## [What to produce]
Repeat, please, exactly the lines from the one that has "yellow pot: 2 -> 3" through the end of the records below, with pictures dropped.
═══ Exercise material
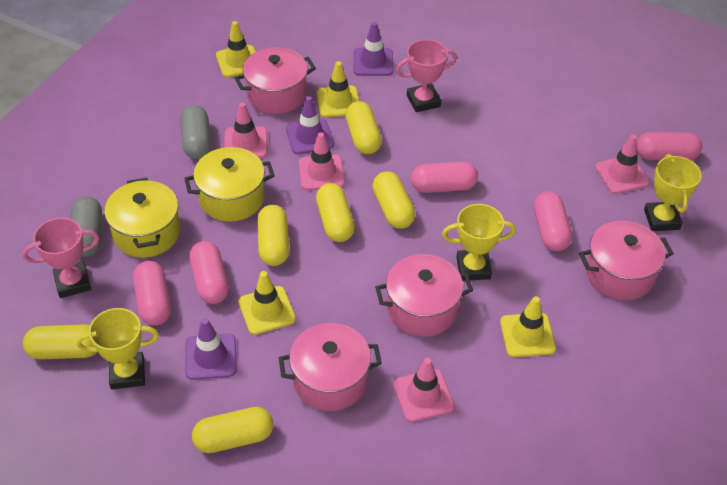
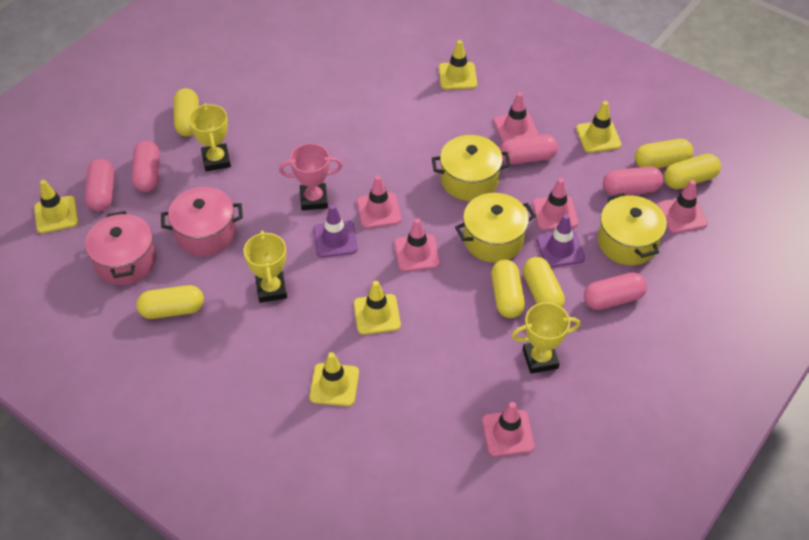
grey capsule: 2 -> 0
pink pot: 4 -> 2
pink traffic cone: 4 -> 6
pink trophy: 2 -> 1
purple traffic cone: 3 -> 2
yellow pot: 2 -> 3
yellow traffic cone: 4 -> 5

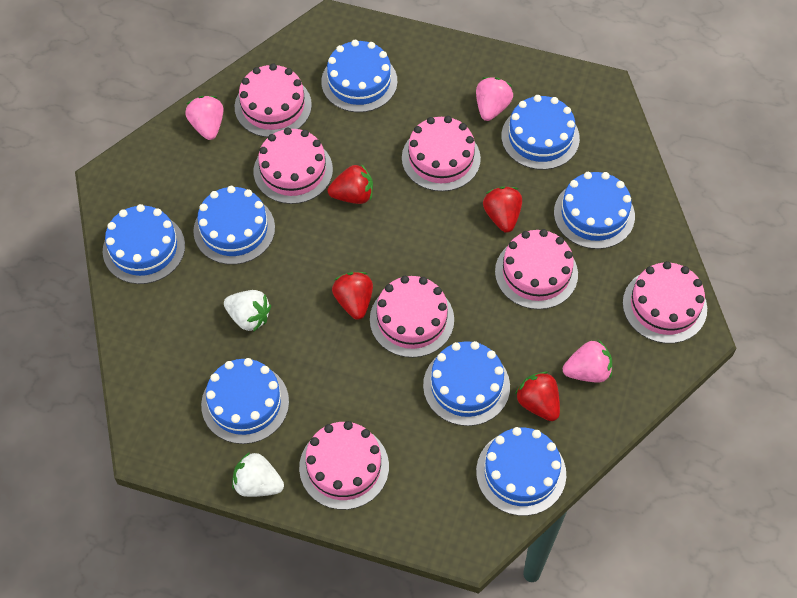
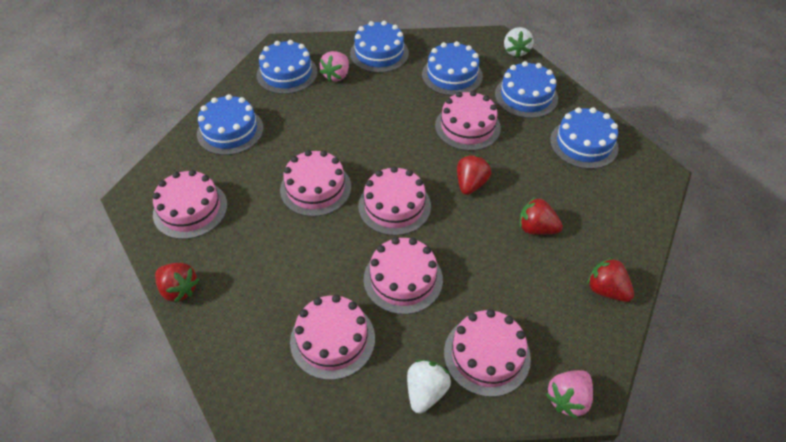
blue cake: 8 -> 6
pink strawberry: 3 -> 2

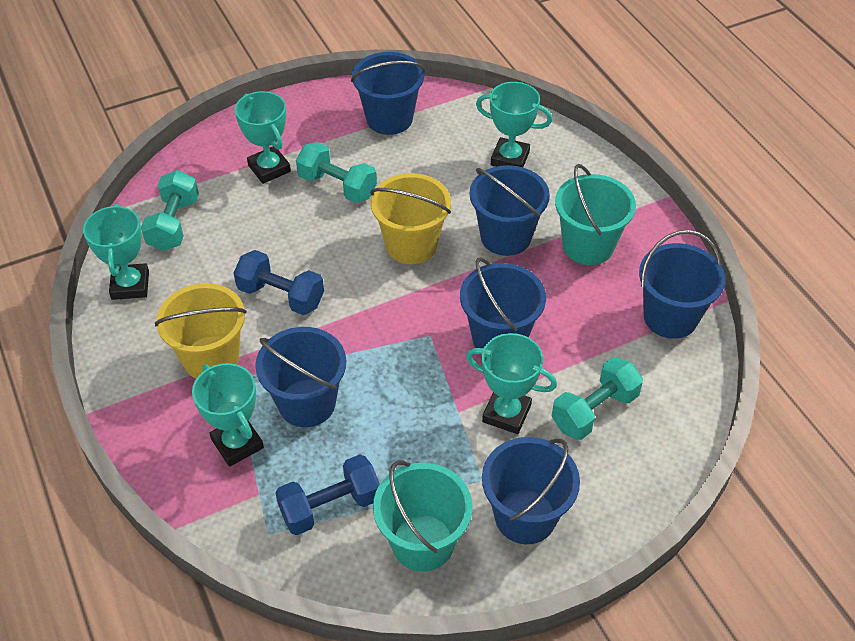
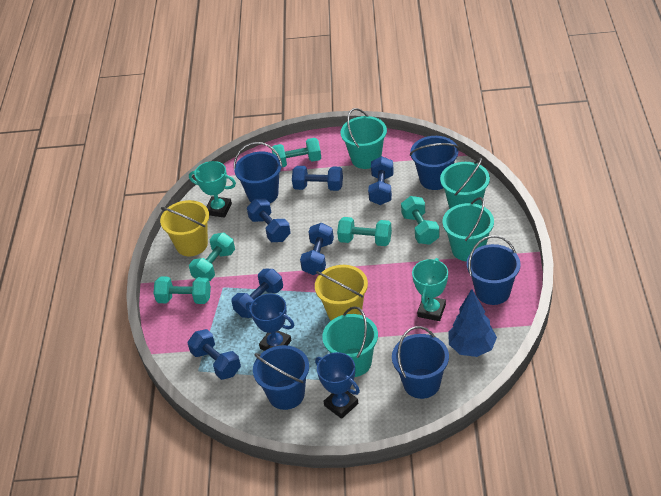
blue bucket: 6 -> 5
blue dumbbell: 2 -> 6
blue tree: 0 -> 1
blue trophy: 0 -> 2
turquoise bucket: 2 -> 4
turquoise dumbbell: 3 -> 5
turquoise trophy: 5 -> 2

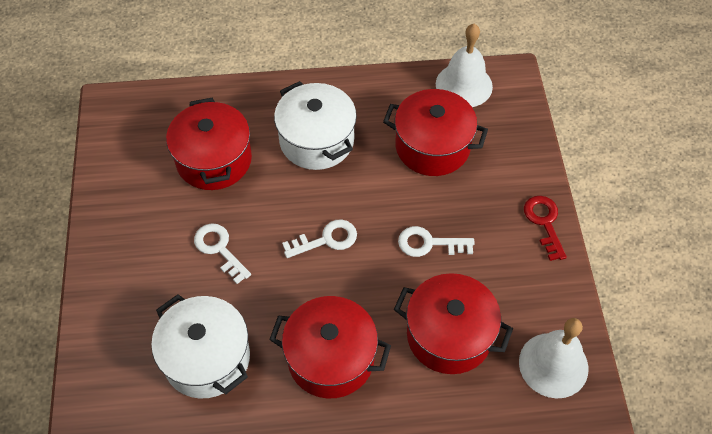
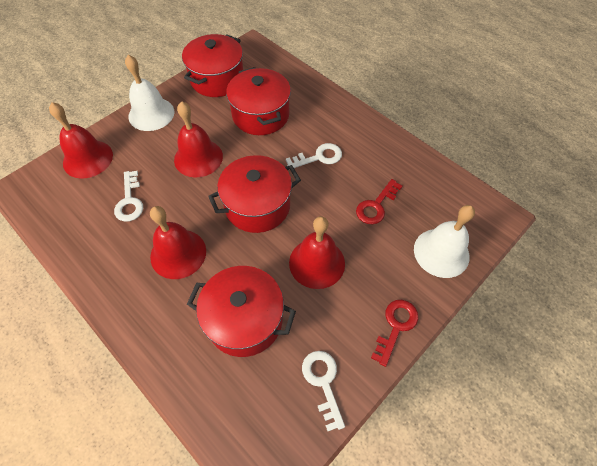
red bell: 0 -> 4
red key: 1 -> 2
white pot: 2 -> 0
══════
## [Answer to this exercise]
yellow pot: 2 -> 3
yellow traffic cone: 4 -> 5

blue cake: 8 -> 6
pink strawberry: 3 -> 2

blue bucket: 6 -> 5
blue dumbbell: 2 -> 6
blue tree: 0 -> 1
blue trophy: 0 -> 2
turquoise bucket: 2 -> 4
turquoise dumbbell: 3 -> 5
turquoise trophy: 5 -> 2

red bell: 0 -> 4
red key: 1 -> 2
white pot: 2 -> 0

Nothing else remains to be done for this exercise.